▶ _Task instructions_: Please repeat the lines below, exactly and only, from the one that holds "R3: 1.2k (+5V, RESET) -> 10k (+5V, RESET)" through the one that holds "U2 pin IN-: VLOAD -> 0V".

** Opening Dataset extract block **

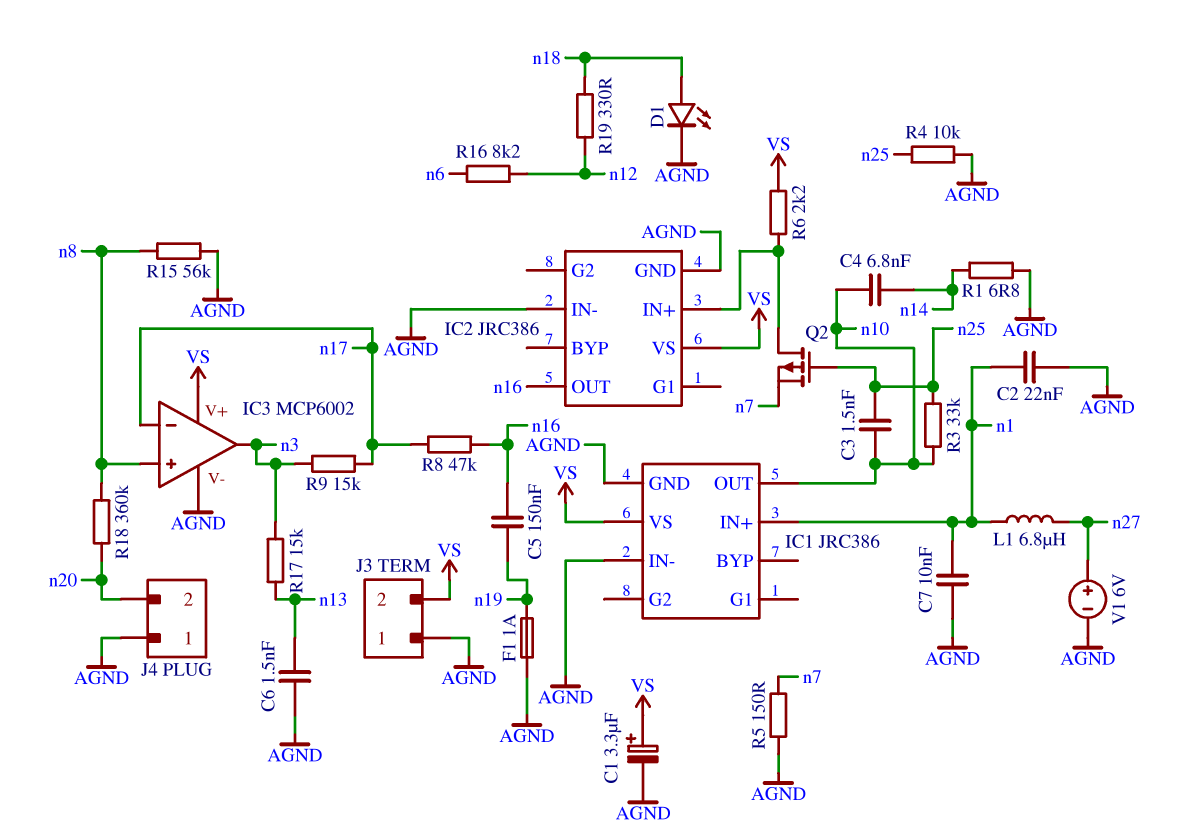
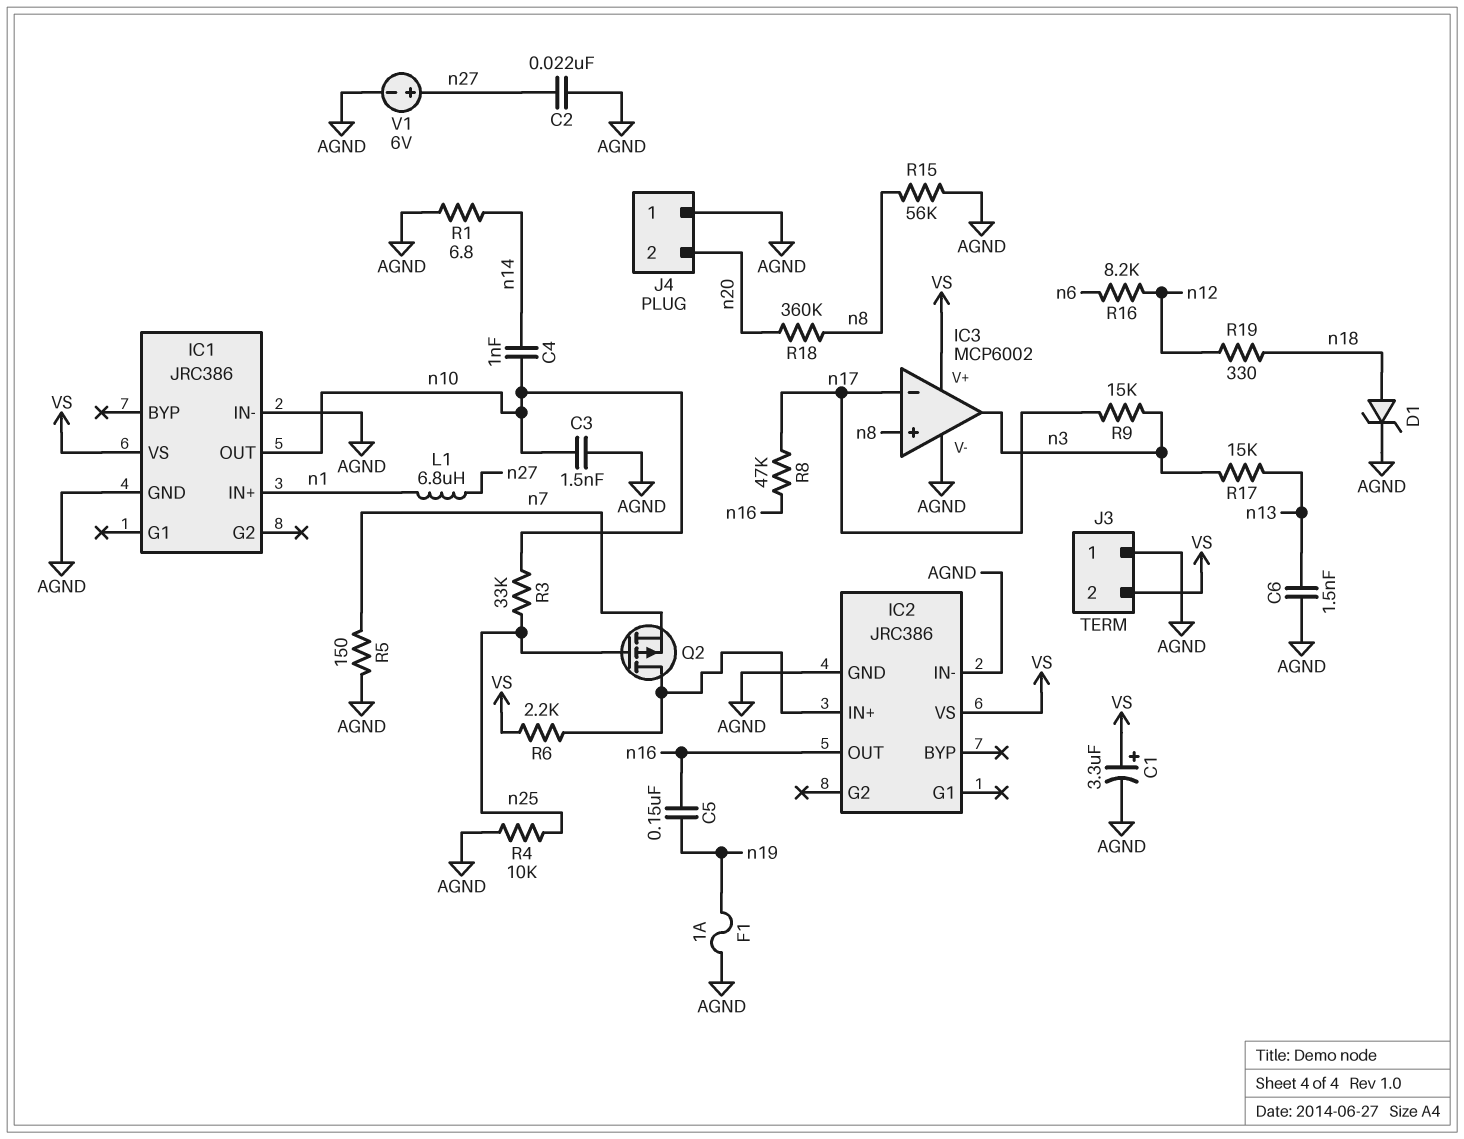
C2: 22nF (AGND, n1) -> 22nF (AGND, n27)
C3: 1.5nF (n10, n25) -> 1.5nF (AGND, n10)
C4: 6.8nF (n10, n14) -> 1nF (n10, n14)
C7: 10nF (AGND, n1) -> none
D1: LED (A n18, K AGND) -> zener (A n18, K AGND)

** Closing Dataset extract block **
** Opening Dataset extract block **

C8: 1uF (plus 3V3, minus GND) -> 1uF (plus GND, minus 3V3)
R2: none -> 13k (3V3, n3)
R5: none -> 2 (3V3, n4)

** Closing Dataset extract block **
** Opening Dataset extract block **

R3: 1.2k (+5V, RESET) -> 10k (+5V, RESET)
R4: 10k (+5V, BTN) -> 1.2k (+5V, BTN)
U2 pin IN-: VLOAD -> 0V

** Closing Dataset extract block **

▶ _Answer below_:
R3: 1.2k (+5V, RESET) -> 10k (+5V, RESET)
R4: 10k (+5V, BTN) -> 1.2k (+5V, BTN)
U2 pin IN-: VLOAD -> 0V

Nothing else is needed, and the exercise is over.